**Problem:**
Word for word, restate the records that come next, omitting the images.
BEGIN Material supplied
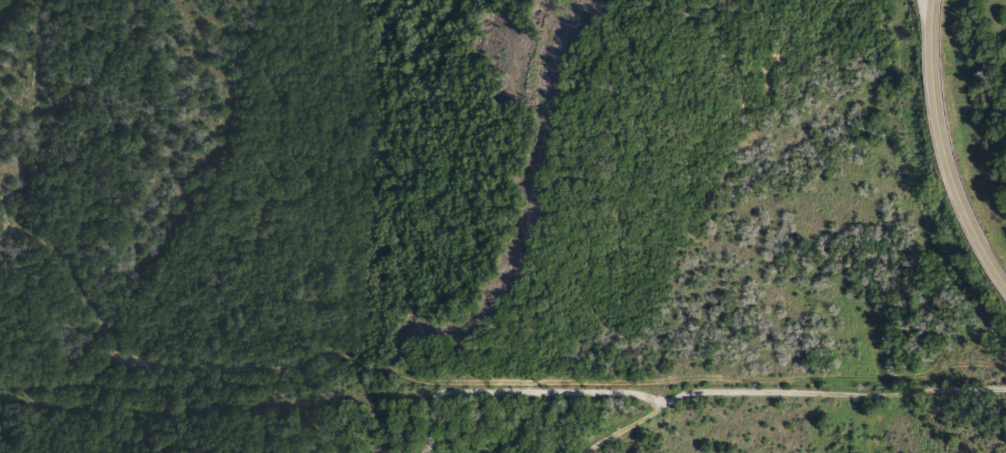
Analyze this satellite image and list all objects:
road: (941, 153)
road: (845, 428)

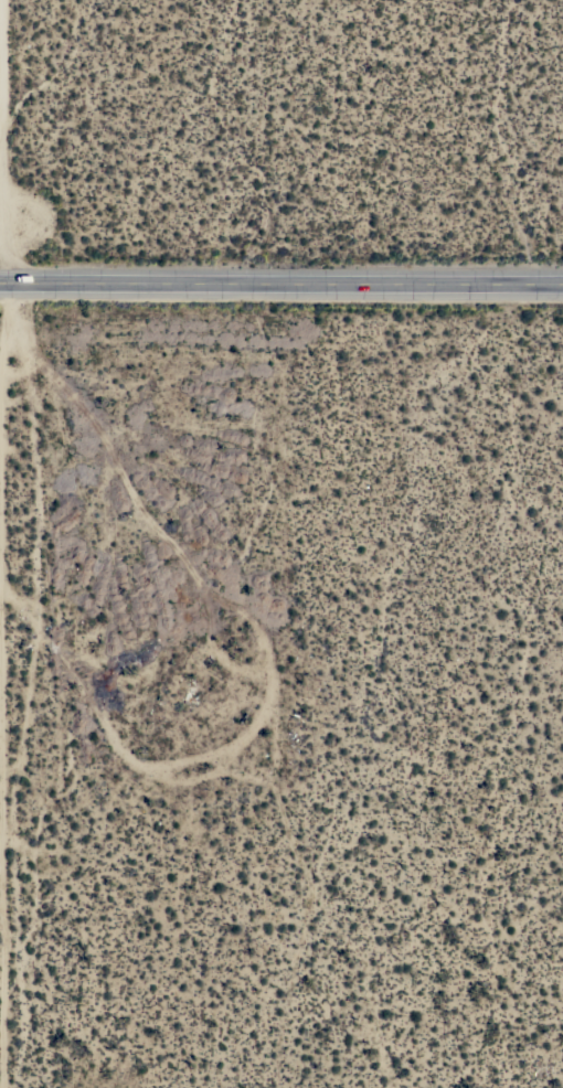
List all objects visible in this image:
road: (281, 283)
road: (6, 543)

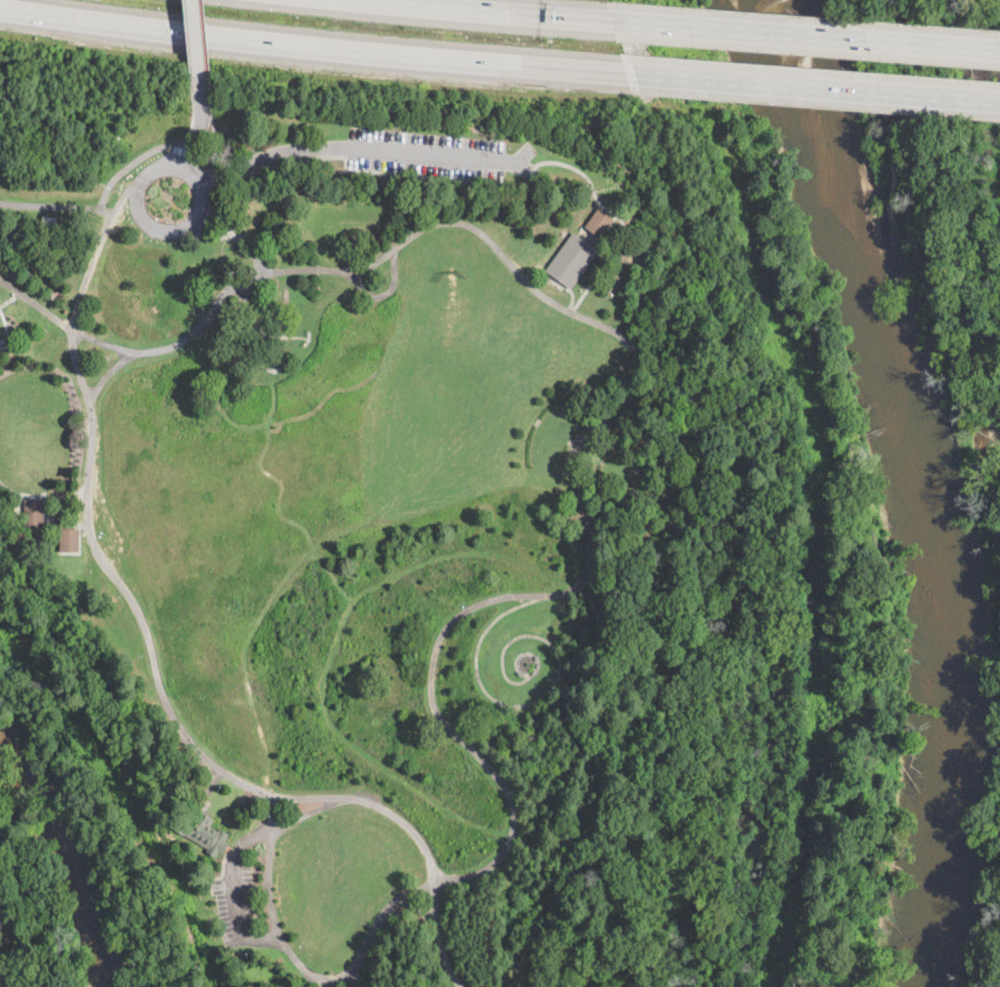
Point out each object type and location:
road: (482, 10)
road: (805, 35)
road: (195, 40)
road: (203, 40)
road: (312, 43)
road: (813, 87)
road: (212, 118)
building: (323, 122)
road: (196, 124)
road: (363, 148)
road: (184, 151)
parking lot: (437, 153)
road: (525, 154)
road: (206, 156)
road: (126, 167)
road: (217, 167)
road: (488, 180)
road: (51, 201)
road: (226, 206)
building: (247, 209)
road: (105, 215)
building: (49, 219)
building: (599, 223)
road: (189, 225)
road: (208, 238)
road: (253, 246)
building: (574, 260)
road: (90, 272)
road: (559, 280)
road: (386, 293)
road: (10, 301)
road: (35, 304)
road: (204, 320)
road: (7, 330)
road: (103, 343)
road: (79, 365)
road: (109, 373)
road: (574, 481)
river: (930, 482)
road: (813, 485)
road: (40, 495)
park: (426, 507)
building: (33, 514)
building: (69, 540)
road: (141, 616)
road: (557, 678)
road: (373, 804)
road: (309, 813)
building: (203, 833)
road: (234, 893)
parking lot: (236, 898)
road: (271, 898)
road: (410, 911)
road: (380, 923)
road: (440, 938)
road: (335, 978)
END Material supplied
**Final answer:**
Analyze this satellite image and list all objects:
road: (941, 153)
road: (845, 428)

List all objects visible in this image:
road: (281, 283)
road: (6, 543)

Point out each object type and location:
road: (482, 10)
road: (805, 35)
road: (195, 40)
road: (203, 40)
road: (312, 43)
road: (813, 87)
road: (212, 118)
building: (323, 122)
road: (196, 124)
road: (363, 148)
road: (184, 151)
parking lot: (437, 153)
road: (525, 154)
road: (206, 156)
road: (126, 167)
road: (217, 167)
road: (488, 180)
road: (51, 201)
road: (226, 206)
building: (247, 209)
road: (105, 215)
building: (49, 219)
building: (599, 223)
road: (189, 225)
road: (208, 238)
road: (253, 246)
building: (574, 260)
road: (90, 272)
road: (559, 280)
road: (386, 293)
road: (10, 301)
road: (35, 304)
road: (204, 320)
road: (7, 330)
road: (103, 343)
road: (79, 365)
road: (109, 373)
road: (574, 481)
river: (930, 482)
road: (813, 485)
road: (40, 495)
park: (426, 507)
building: (33, 514)
building: (69, 540)
road: (141, 616)
road: (557, 678)
road: (373, 804)
road: (309, 813)
building: (203, 833)
road: (234, 893)
parking lot: (236, 898)
road: (271, 898)
road: (410, 911)
road: (380, 923)
road: (440, 938)
road: (335, 978)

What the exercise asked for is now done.